## YOUR GOAL:
Copy exactly every line below, from the first through the one that contains "U5 pin X1: X1 -> none", and skip all pictures.

___ PROVIDED DATA ___

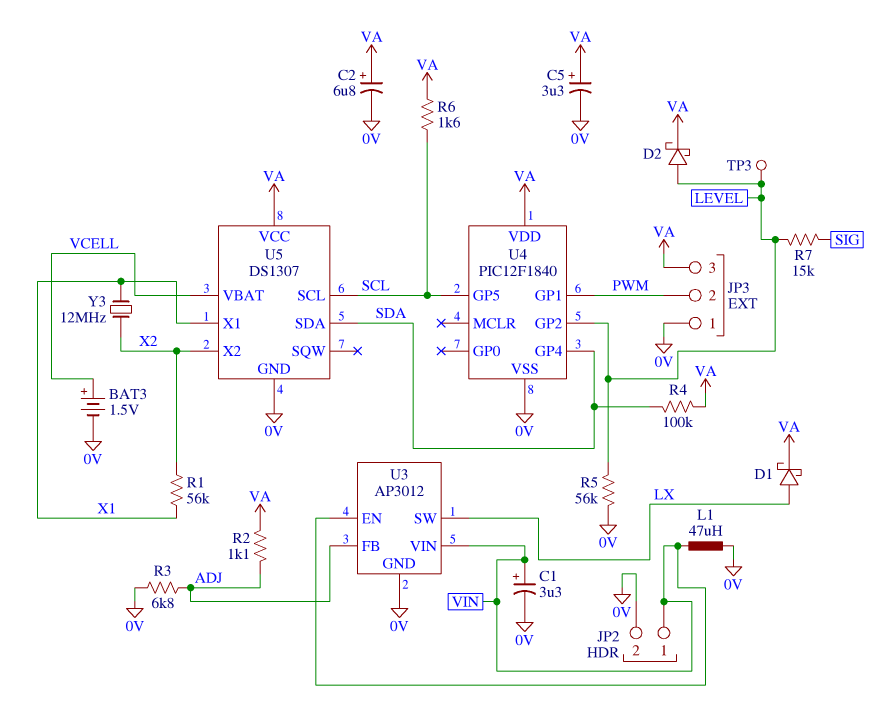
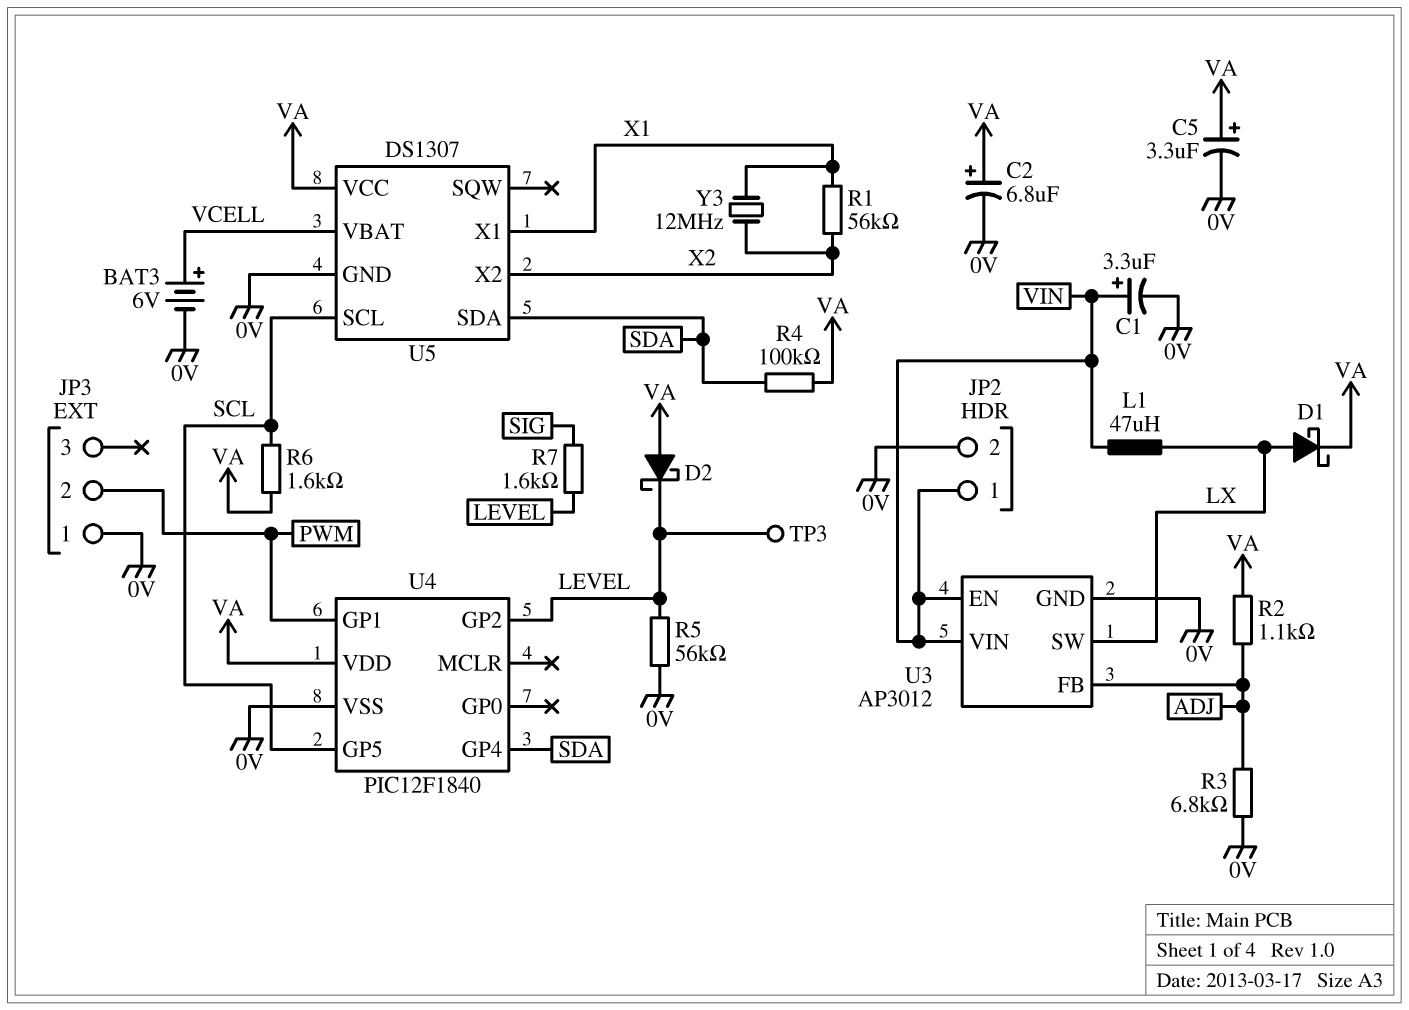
BAT3: 1.5V (plus VCELL, minus 0V) -> 6V (plus VCELL, minus 0V)
D2: schottky (A LEVEL, K VA) -> schottky (A VA, K LEVEL)
JP3 pin 3: VA -> none
L1: 47uH (0V, VIN) -> 47uH (LX, VIN)
R7: 15k (LEVEL, SIG) -> 1.6k (LEVEL, SIG)

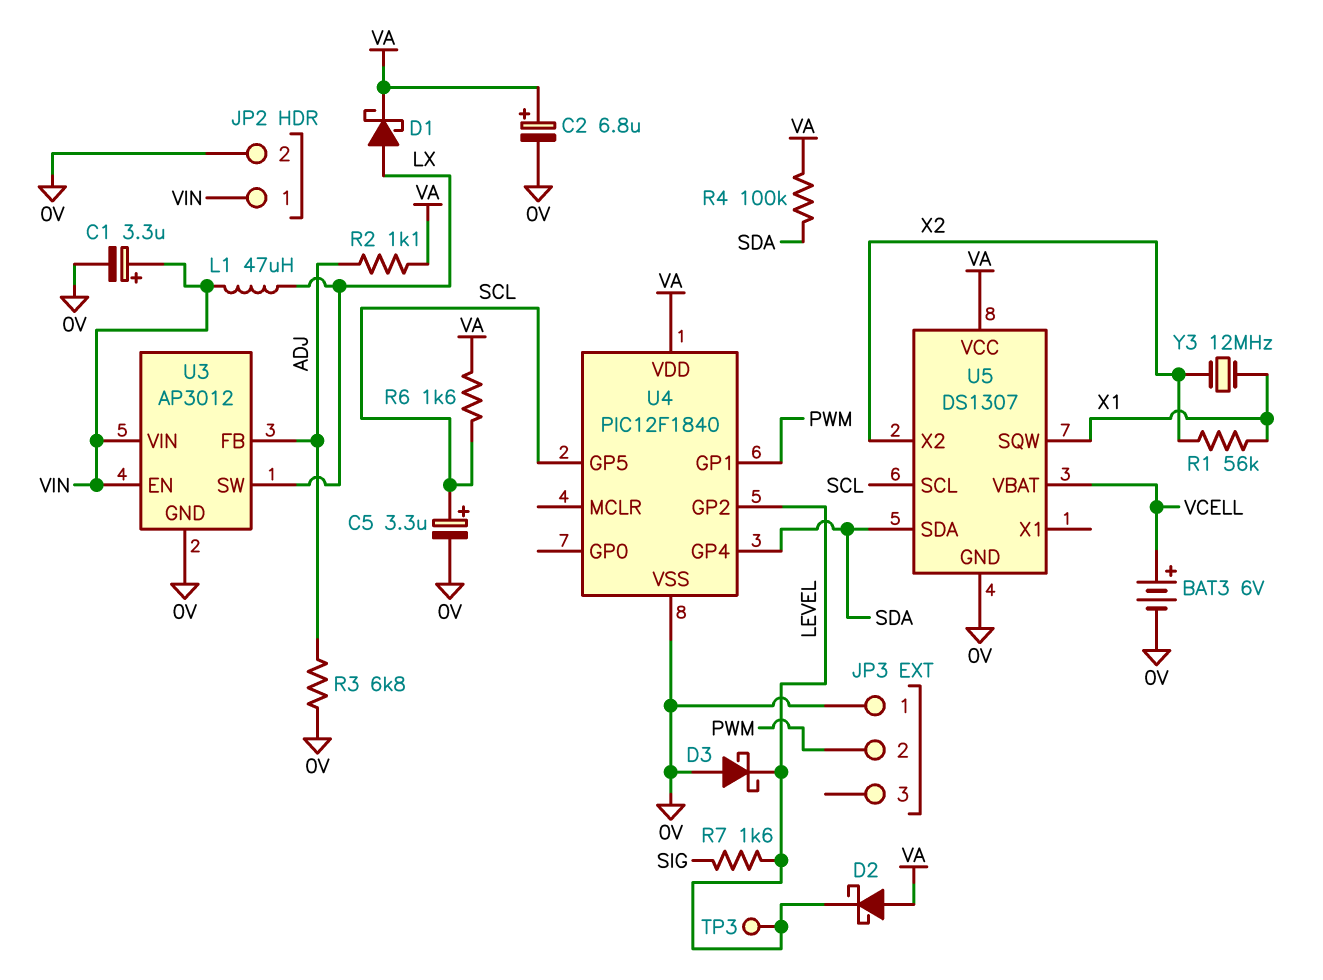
C5: 3.3uF (plus VA, minus 0V) -> 3.3uF (plus SCL, minus 0V)
D3: none -> schottky (A 0V, K LEVEL)
R5: 56k (0V, LEVEL) -> none
U5 pin SQW: none -> X1
U5 pin X1: X1 -> none

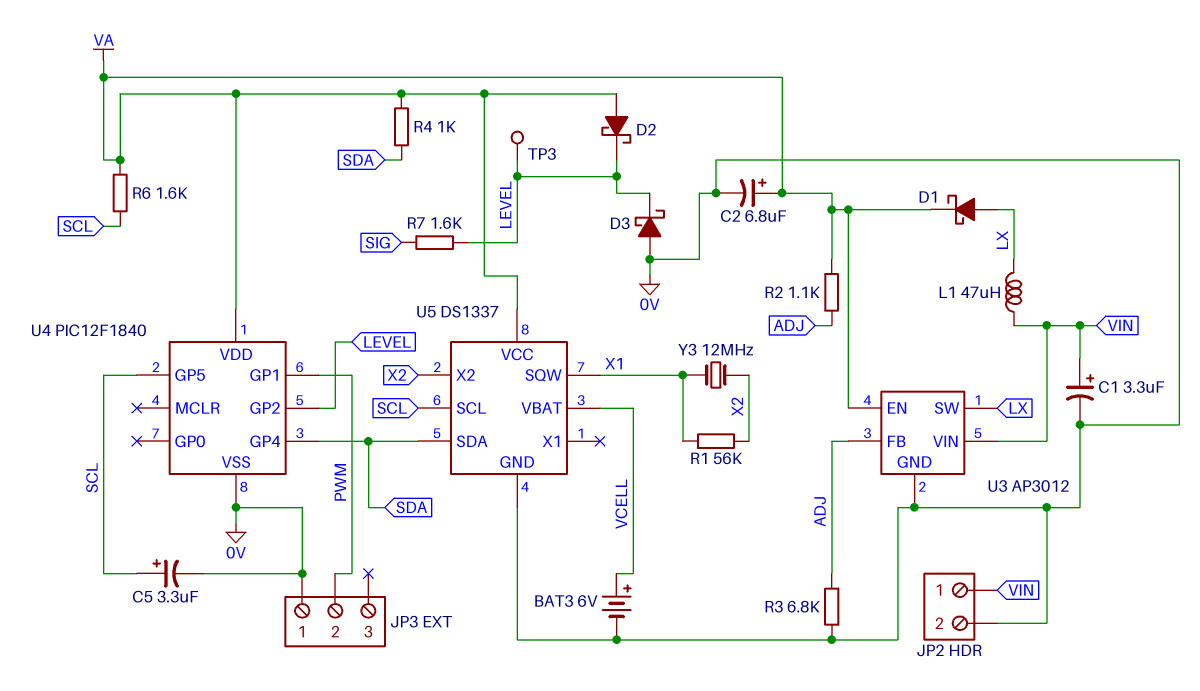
R4: 100k (SDA, VA) -> 1k (SDA, VA)
U3 pin EN: VIN -> VA
U5: DS1307 -> DS1337

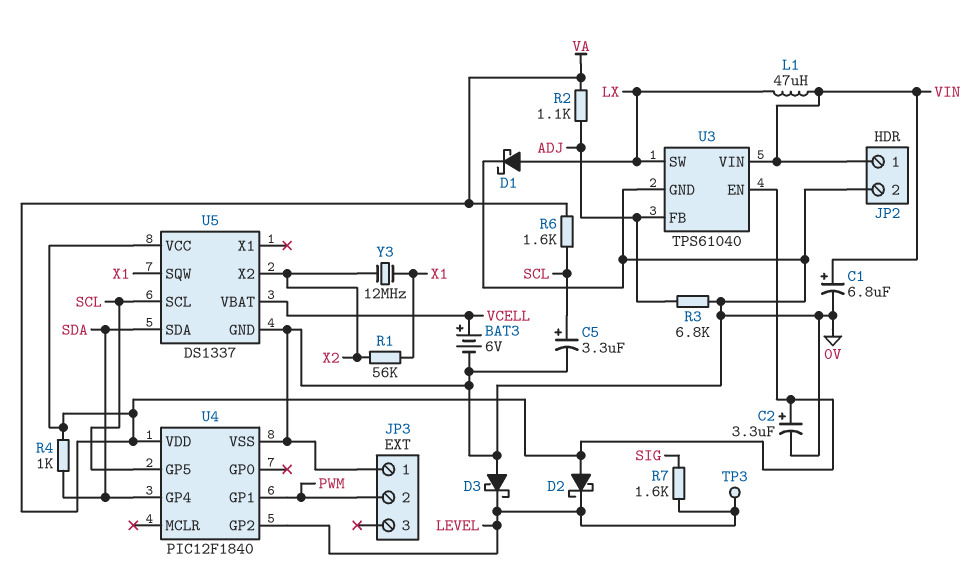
C1: 3.3uF (plus VIN, minus 0V) -> 6.8uF (plus VIN, minus 0V)
C2: 6.8uF (plus VA, minus 0V) -> 3.3uF (plus VA, minus 0V)
D1: schottky (A LX, K VA) -> schottky (A LX, K 0V)
U3: AP3012 -> TPS61040

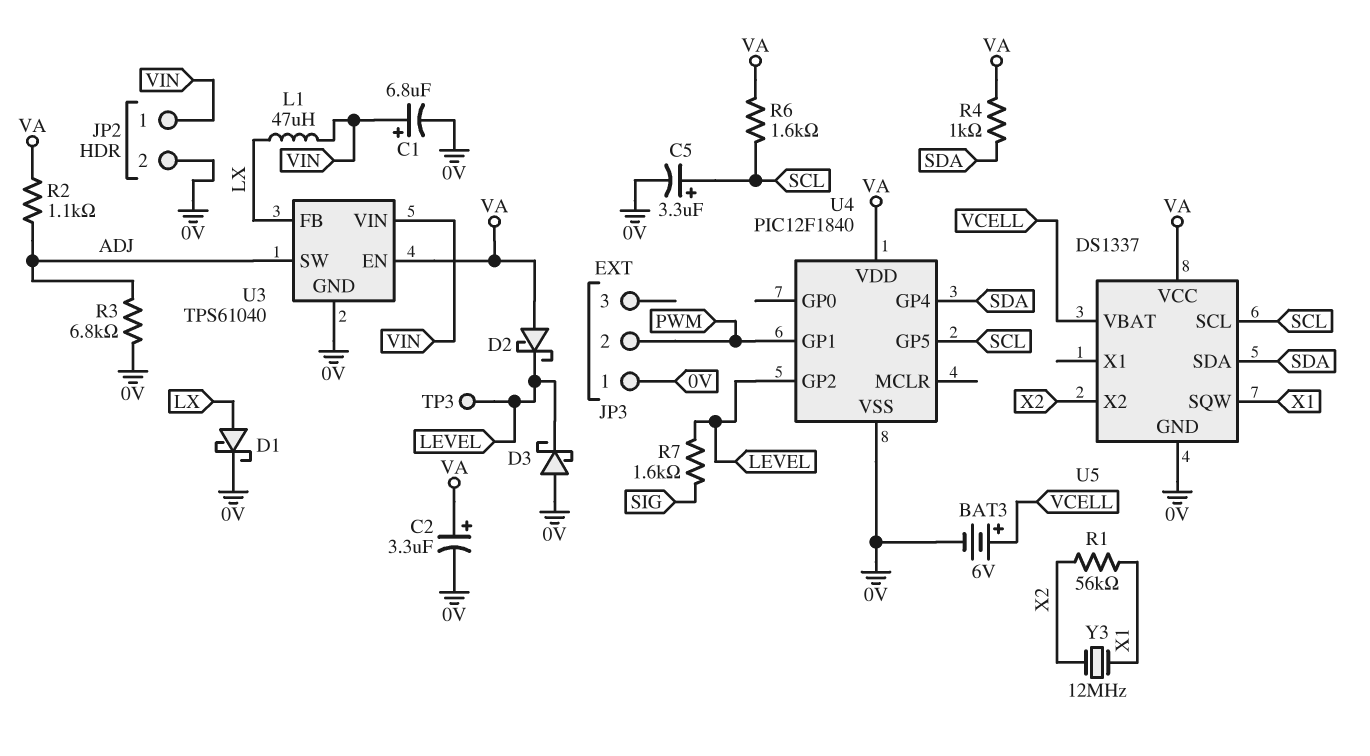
U3 pin FB: ADJ -> LX
U3 pin SW: LX -> ADJ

___

## ANSWER TO THIS PROBLEM:
BAT3: 1.5V (plus VCELL, minus 0V) -> 6V (plus VCELL, minus 0V)
D2: schottky (A LEVEL, K VA) -> schottky (A VA, K LEVEL)
JP3 pin 3: VA -> none
L1: 47uH (0V, VIN) -> 47uH (LX, VIN)
R7: 15k (LEVEL, SIG) -> 1.6k (LEVEL, SIG)

C5: 3.3uF (plus VA, minus 0V) -> 3.3uF (plus SCL, minus 0V)
D3: none -> schottky (A 0V, K LEVEL)
R5: 56k (0V, LEVEL) -> none
U5 pin SQW: none -> X1
U5 pin X1: X1 -> none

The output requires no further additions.